Repeat all of the data word for word so that only the pictures are missing from the copy.

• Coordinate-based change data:
((
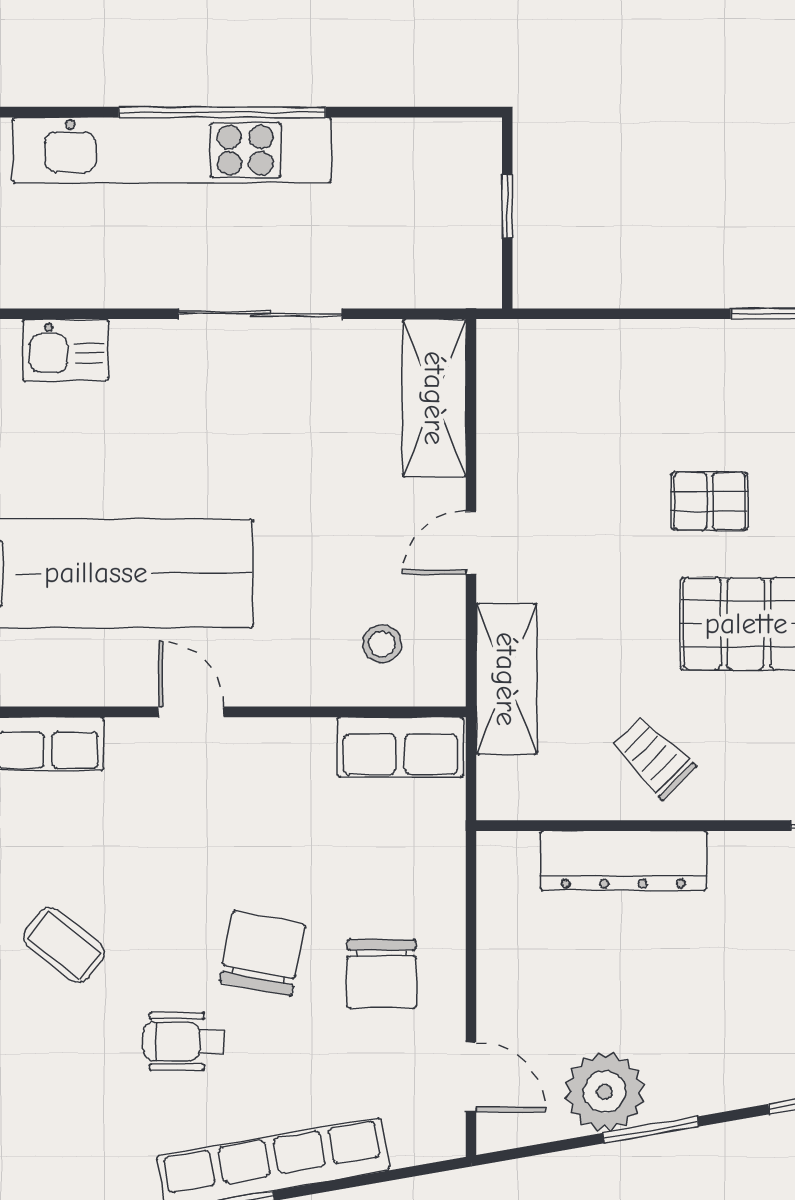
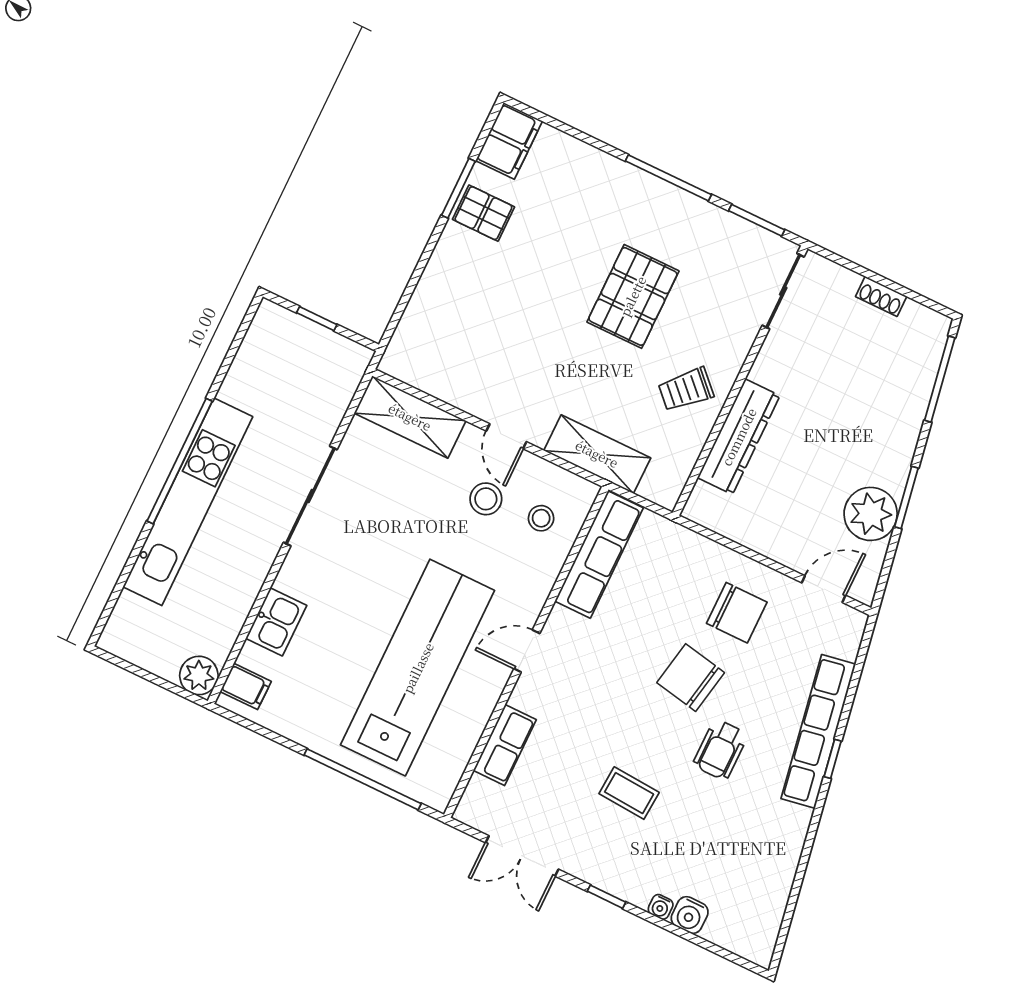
pallet: (710, 501) -> (483, 213), moved, turned 90
stool: (372, 556) -> (486, 499), added
row of seats: (400, 747) -> (599, 555), width x1.48
coffee table: (64, 945) -> (629, 793), turned 56

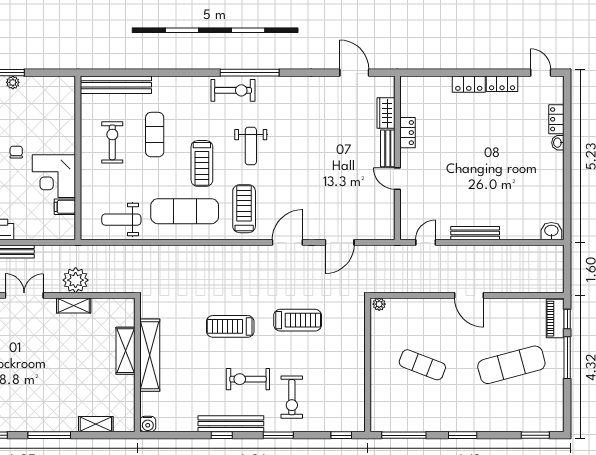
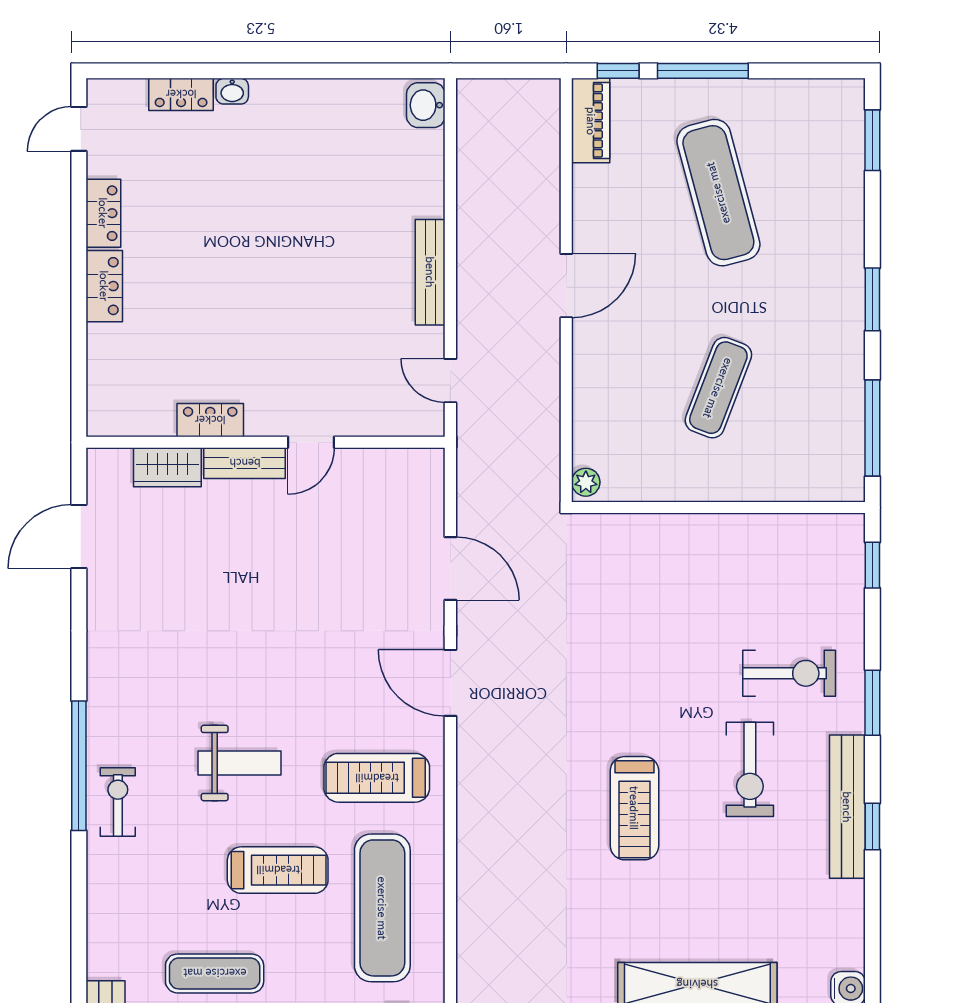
exercise bike: (233, 90) -> (118, 802), width x0.73, depth x0.72
piano: (555, 319) -> (591, 121), moved, turned -90
treadmill: (298, 320) -> (621, 661), removed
))
• REPLY:
pallet: (710, 501) -> (483, 213), moved, turned 90
stool: (372, 556) -> (486, 499), added
row of seats: (400, 747) -> (599, 555), width x1.48
coffee table: (64, 945) -> (629, 793), turned 56

exercise bike: (233, 90) -> (118, 802), width x0.73, depth x0.72
piano: (555, 319) -> (591, 121), moved, turned -90
treadmill: (298, 320) -> (621, 661), removed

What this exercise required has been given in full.